*** Opening THE DATA ***

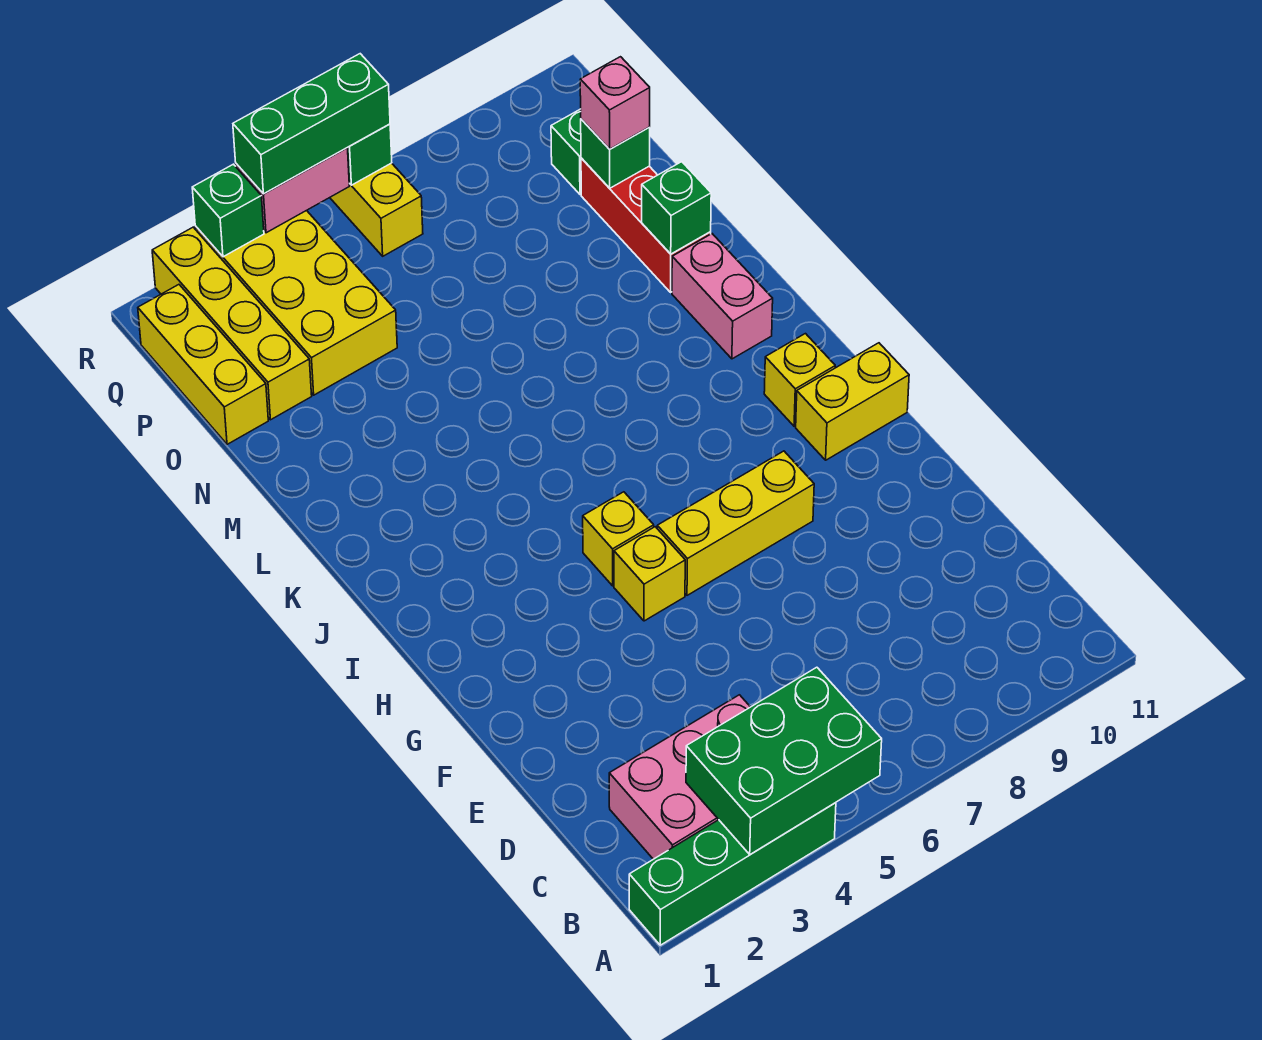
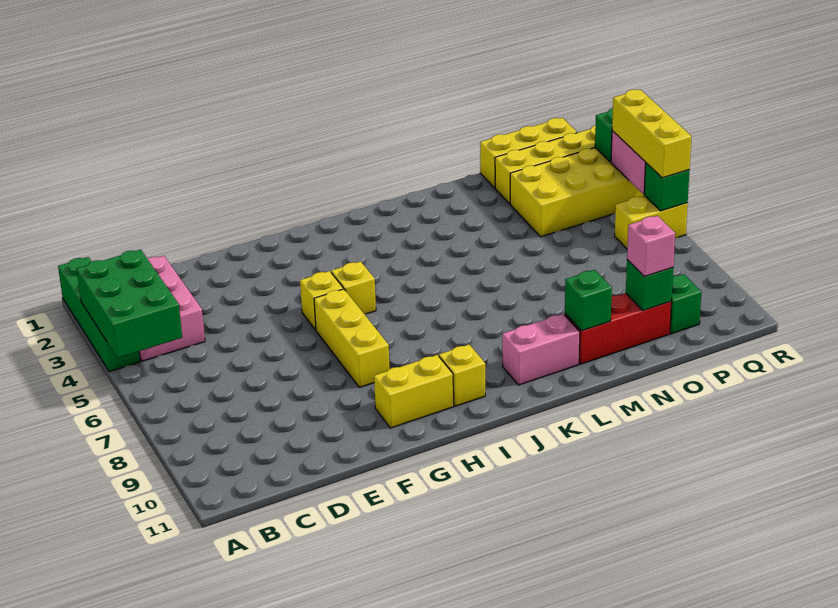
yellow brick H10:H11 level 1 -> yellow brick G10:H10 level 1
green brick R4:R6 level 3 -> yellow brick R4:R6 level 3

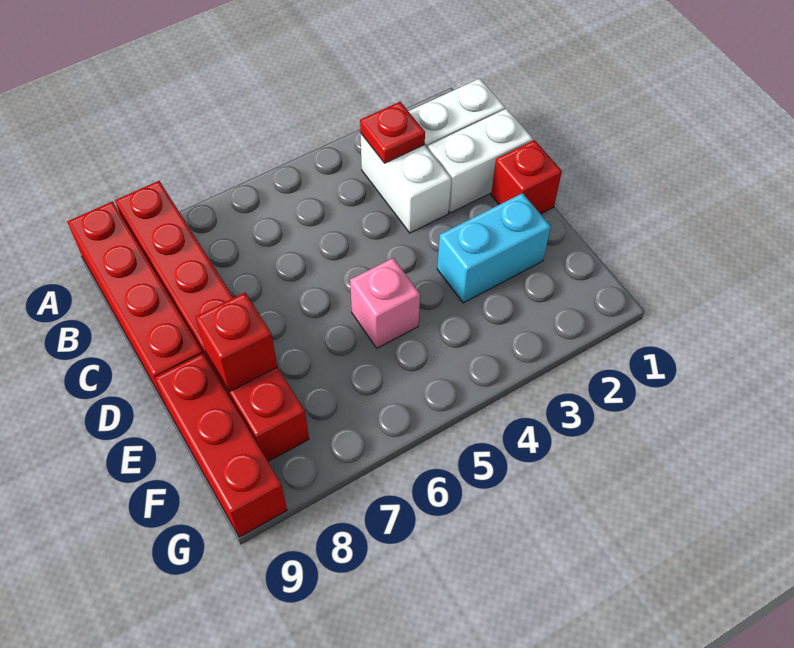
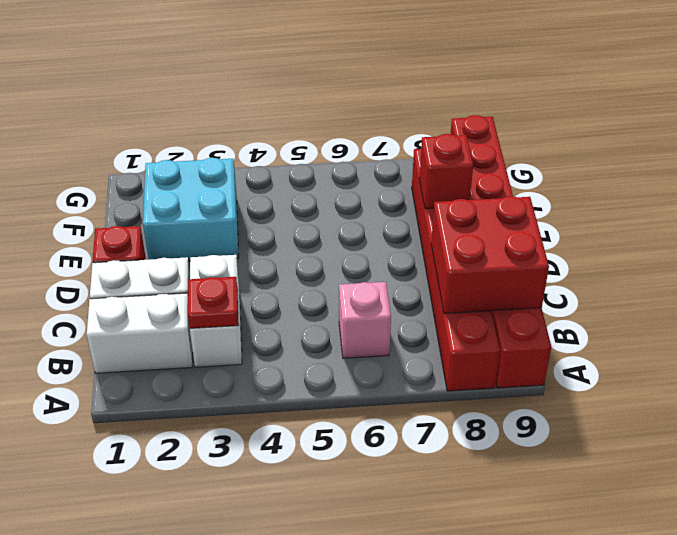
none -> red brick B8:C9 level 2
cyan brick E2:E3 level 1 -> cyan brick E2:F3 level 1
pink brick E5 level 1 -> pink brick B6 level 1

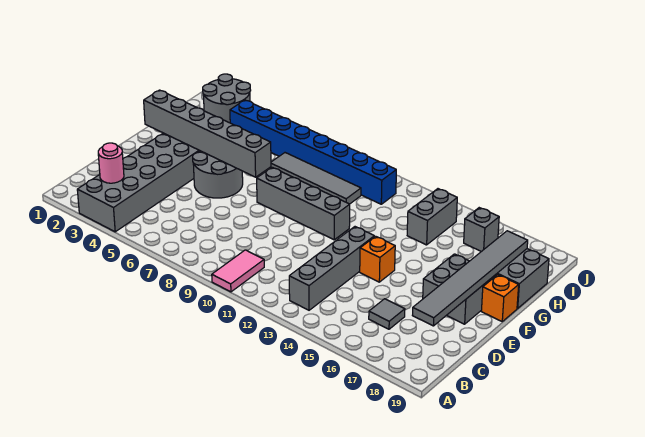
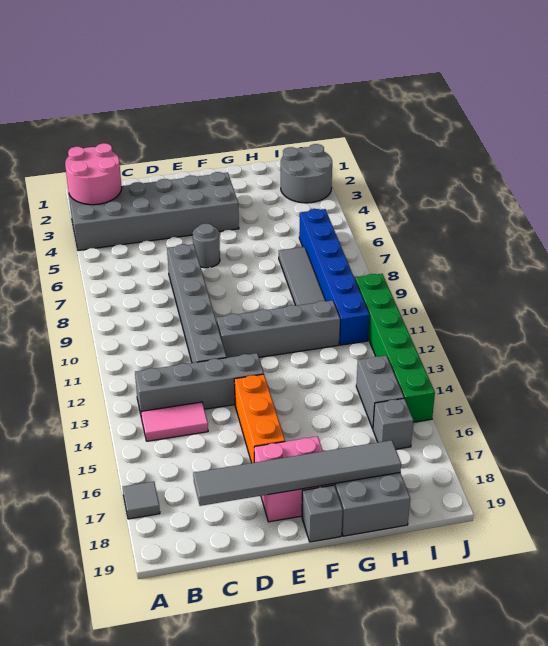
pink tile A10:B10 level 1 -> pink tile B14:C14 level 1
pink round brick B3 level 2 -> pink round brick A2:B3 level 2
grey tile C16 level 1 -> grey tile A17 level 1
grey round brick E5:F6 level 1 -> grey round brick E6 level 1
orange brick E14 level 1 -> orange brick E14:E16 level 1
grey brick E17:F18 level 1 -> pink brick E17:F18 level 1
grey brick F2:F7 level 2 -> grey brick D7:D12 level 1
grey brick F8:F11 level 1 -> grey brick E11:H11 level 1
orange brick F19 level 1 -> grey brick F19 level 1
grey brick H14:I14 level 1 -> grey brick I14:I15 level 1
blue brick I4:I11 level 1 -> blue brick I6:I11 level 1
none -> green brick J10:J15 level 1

*** Closing THE DATA ***

### TASK TO COMPLETE
Check every line above for the string "pink" and copy those that have it.

### YOUR RESPONSE
pink brick E5 level 1 -> pink brick B6 level 1
pink tile A10:B10 level 1 -> pink tile B14:C14 level 1
pink round brick B3 level 2 -> pink round brick A2:B3 level 2
grey brick E17:F18 level 1 -> pink brick E17:F18 level 1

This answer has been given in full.